The lines of the records that include "tower" should all be copied.

**DATA TO USE**
──────

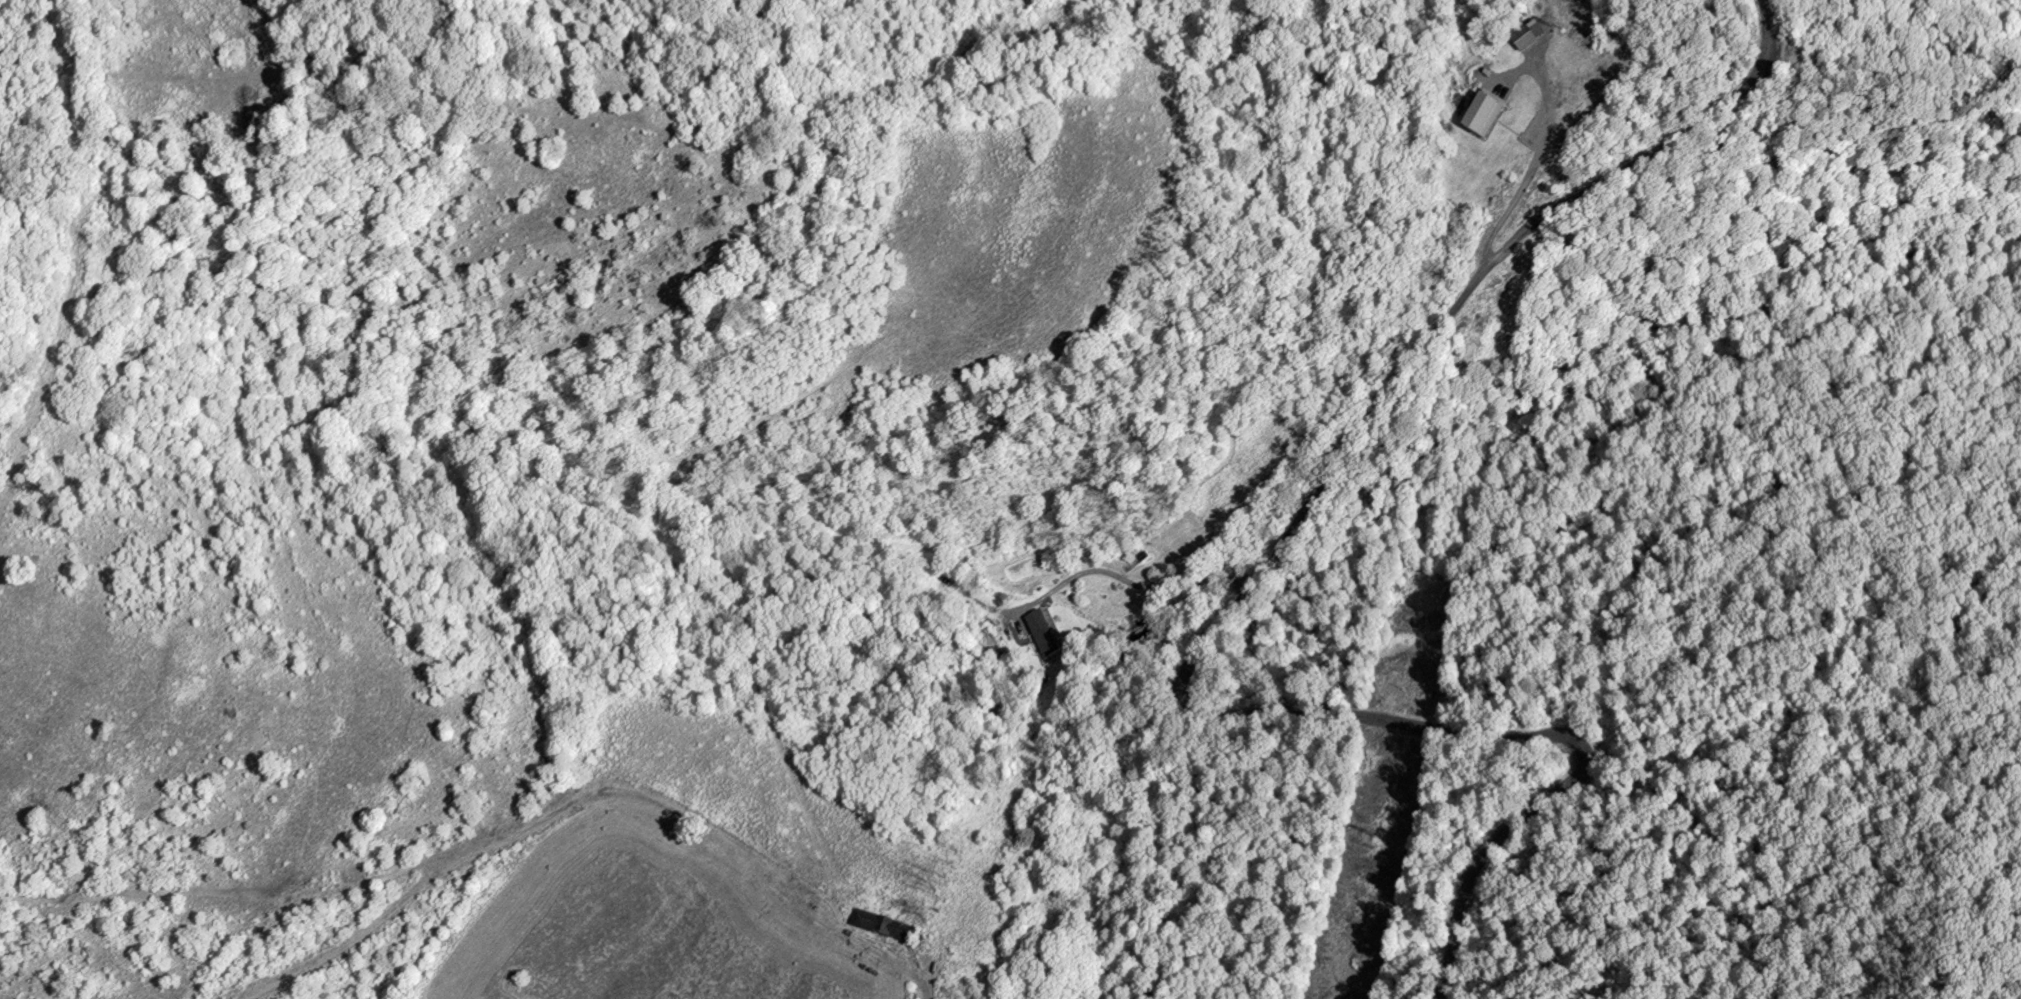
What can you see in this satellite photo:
power tower: (1557, 28)
building: (1522, 41)
building: (1482, 114)
road: (1529, 169)
road: (1368, 422)
road: (1131, 581)
building: (1031, 637)
road: (576, 801)
road: (1539, 806)
power tower: (1380, 839)
building: (882, 928)

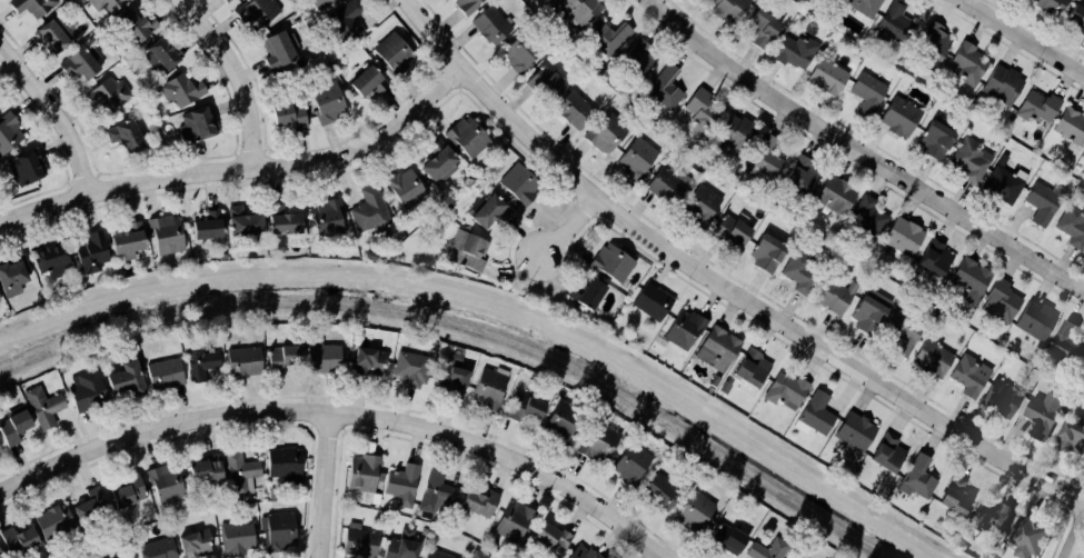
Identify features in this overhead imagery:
building: (334, 0)
building: (548, 0)
building: (550, 0)
building: (830, 0)
building: (225, 1)
building: (103, 4)
building: (317, 4)
building: (463, 5)
building: (30, 6)
building: (862, 6)
building: (1048, 6)
building: (726, 8)
building: (579, 9)
building: (255, 12)
building: (344, 20)
building: (1075, 20)
building: (894, 23)
building: (490, 25)
building: (134, 28)
building: (759, 29)
building: (52, 35)
building: (606, 38)
road: (1022, 38)
building: (931, 42)
building: (277, 49)
building: (519, 51)
building: (390, 52)
building: (792, 52)
building: (159, 55)
building: (637, 56)
building: (967, 64)
building: (77, 65)
road: (235, 75)
building: (825, 77)
building: (363, 81)
building: (543, 82)
building: (1001, 85)
building: (663, 87)
building: (180, 90)
building: (901, 90)
building: (866, 93)
building: (105, 95)
building: (325, 102)
building: (1035, 107)
building: (572, 110)
building: (700, 110)
road: (54, 114)
building: (286, 115)
building: (898, 117)
building: (193, 127)
building: (1069, 127)
building: (7, 131)
building: (604, 132)
building: (732, 133)
building: (465, 137)
building: (122, 140)
building: (933, 140)
road: (860, 153)
building: (635, 159)
building: (1083, 159)
building: (761, 160)
building: (969, 160)
building: (436, 162)
road: (241, 166)
building: (21, 169)
building: (799, 175)
building: (1005, 182)
building: (517, 184)
building: (402, 186)
building: (666, 186)
building: (835, 195)
building: (1040, 204)
building: (699, 205)
building: (368, 210)
building: (483, 210)
building: (325, 218)
building: (868, 220)
building: (279, 222)
building: (240, 223)
building: (205, 226)
building: (1070, 226)
road: (567, 228)
building: (729, 230)
building: (163, 235)
building: (901, 237)
building: (125, 240)
building: (464, 251)
building: (89, 253)
building: (764, 253)
building: (932, 258)
building: (50, 261)
building: (610, 263)
building: (797, 272)
building: (12, 274)
building: (969, 280)
road: (718, 284)
building: (584, 294)
building: (831, 296)
building: (999, 301)
building: (650, 302)
building: (867, 311)
building: (1033, 321)
building: (683, 330)
building: (902, 335)
building: (1061, 341)
building: (657, 345)
building: (716, 349)
building: (282, 358)
building: (325, 358)
building: (930, 359)
building: (369, 361)
building: (244, 362)
building: (200, 363)
building: (413, 368)
building: (750, 368)
building: (165, 374)
building: (967, 375)
building: (713, 381)
building: (126, 382)
building: (453, 382)
building: (722, 387)
building: (489, 389)
building: (87, 390)
building: (784, 390)
building: (1000, 398)
building: (44, 407)
building: (525, 409)
building: (815, 413)
building: (1041, 413)
building: (561, 421)
building: (14, 425)
road: (159, 427)
building: (853, 431)
building: (1069, 433)
building: (599, 442)
building: (885, 453)
road: (512, 456)
building: (284, 464)
building: (631, 464)
building: (206, 469)
building: (364, 473)
building: (241, 474)
building: (915, 478)
building: (166, 483)
building: (403, 484)
road: (323, 485)
building: (129, 491)
building: (437, 492)
building: (660, 492)
building: (954, 496)
building: (480, 502)
building: (91, 506)
building: (694, 512)
building: (992, 515)
building: (54, 521)
building: (513, 522)
building: (279, 531)
road: (1074, 535)
building: (1025, 536)
building: (238, 537)
building: (552, 539)
building: (728, 539)
building: (19, 540)
building: (360, 541)
building: (196, 545)
building: (402, 545)
building: (159, 548)
building: (767, 549)
building: (582, 552)
building: (436, 554)
building: (1, 555)
building: (478, 555)
building: (126, 556)

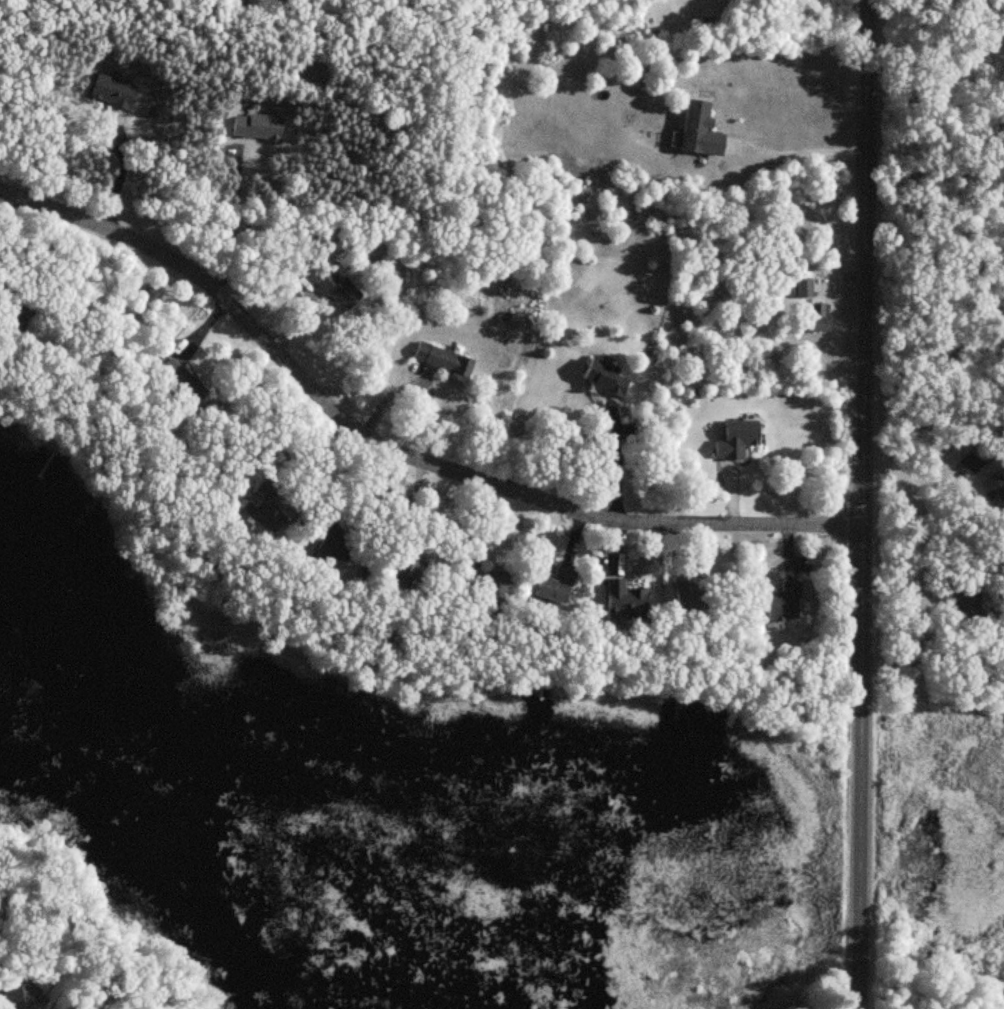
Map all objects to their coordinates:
building: (111, 91)
building: (256, 127)
building: (699, 130)
road: (807, 153)
road: (119, 173)
road: (231, 225)
building: (338, 287)
building: (803, 288)
building: (18, 316)
building: (815, 317)
building: (443, 359)
building: (604, 377)
building: (181, 382)
building: (736, 439)
road: (392, 448)
road: (618, 464)
road: (910, 474)
building: (995, 486)
road: (861, 504)
building: (266, 507)
building: (335, 540)
building: (408, 568)
building: (485, 584)
building: (554, 586)
building: (624, 597)
building: (962, 598)
building: (691, 599)
building: (784, 602)
road: (918, 654)
building: (21, 997)

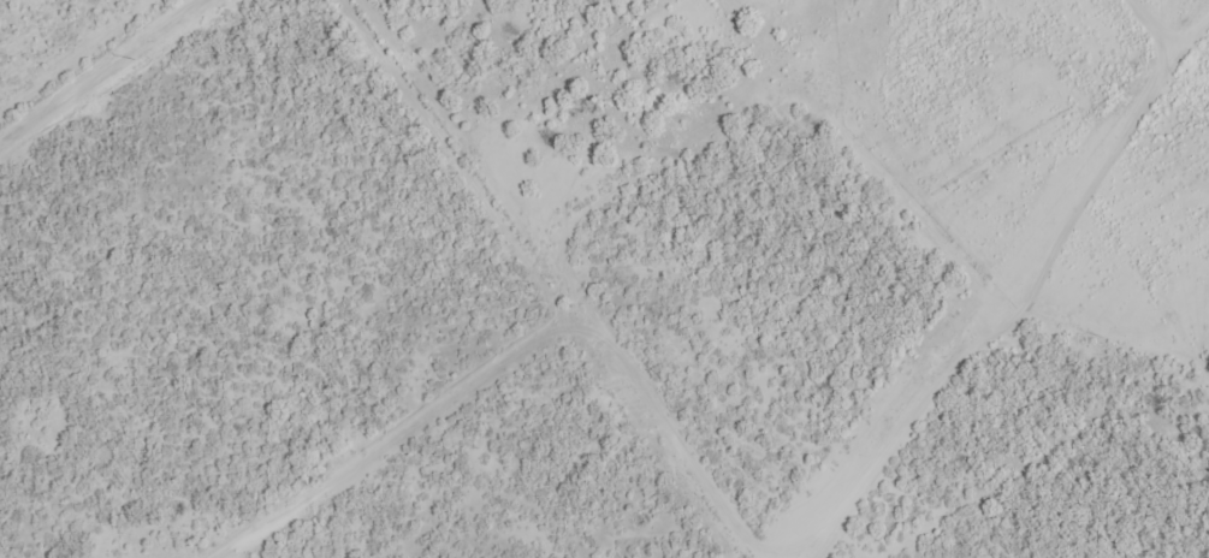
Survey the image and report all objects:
building: (578, 16)
road: (99, 71)

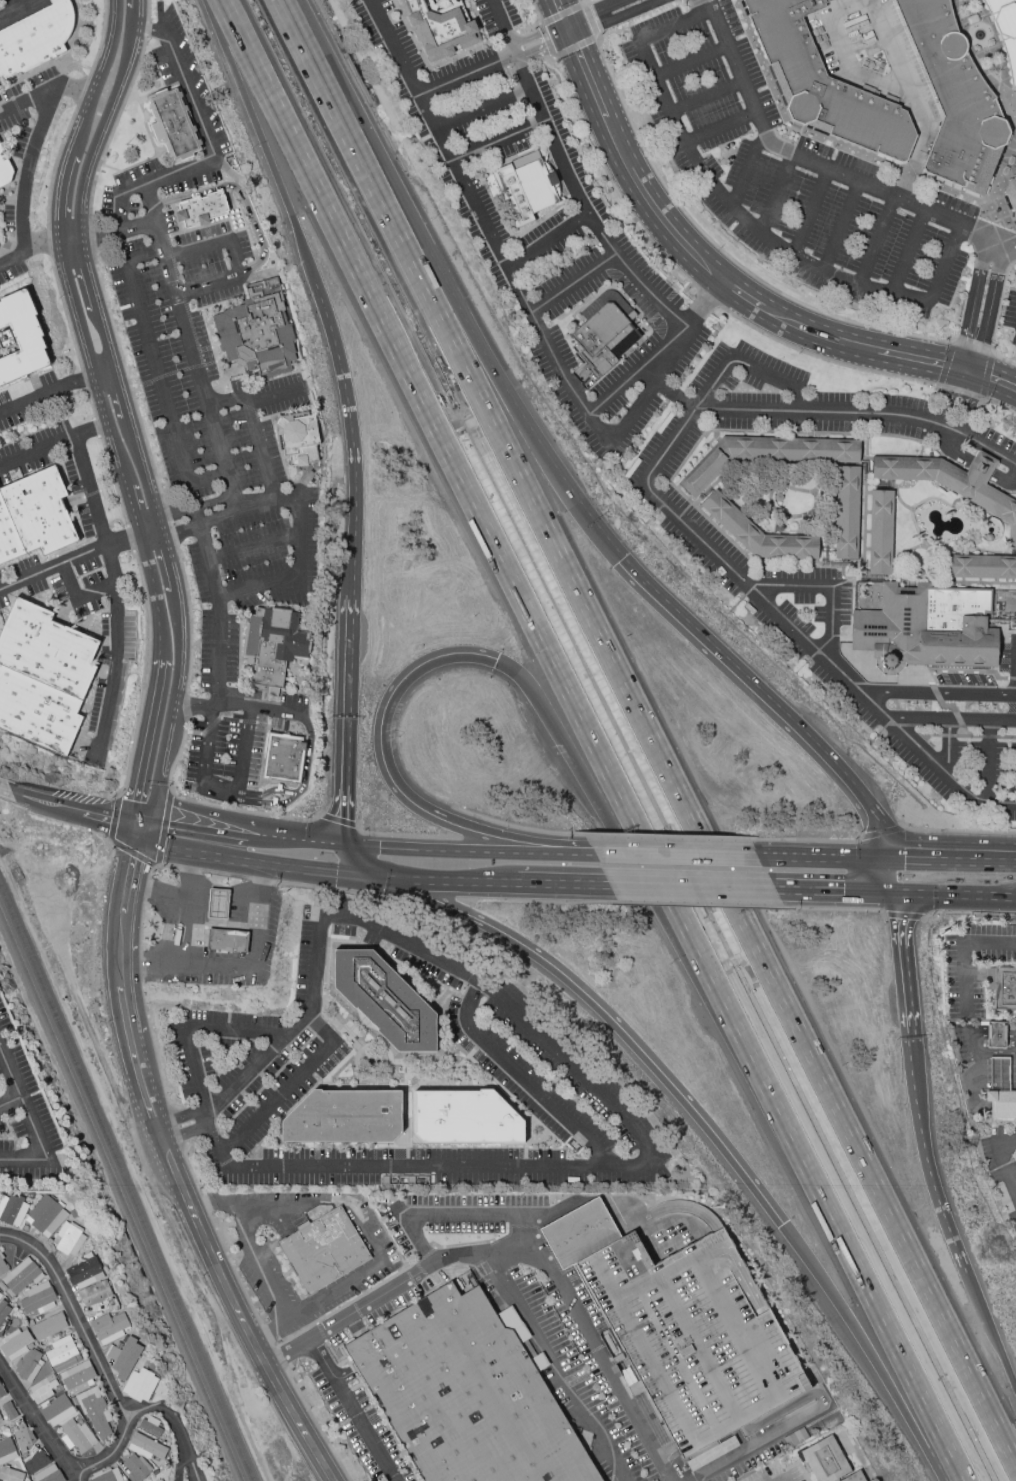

──────

**SOLVED PROBLEM**
power tower: (1557, 28)
power tower: (1380, 839)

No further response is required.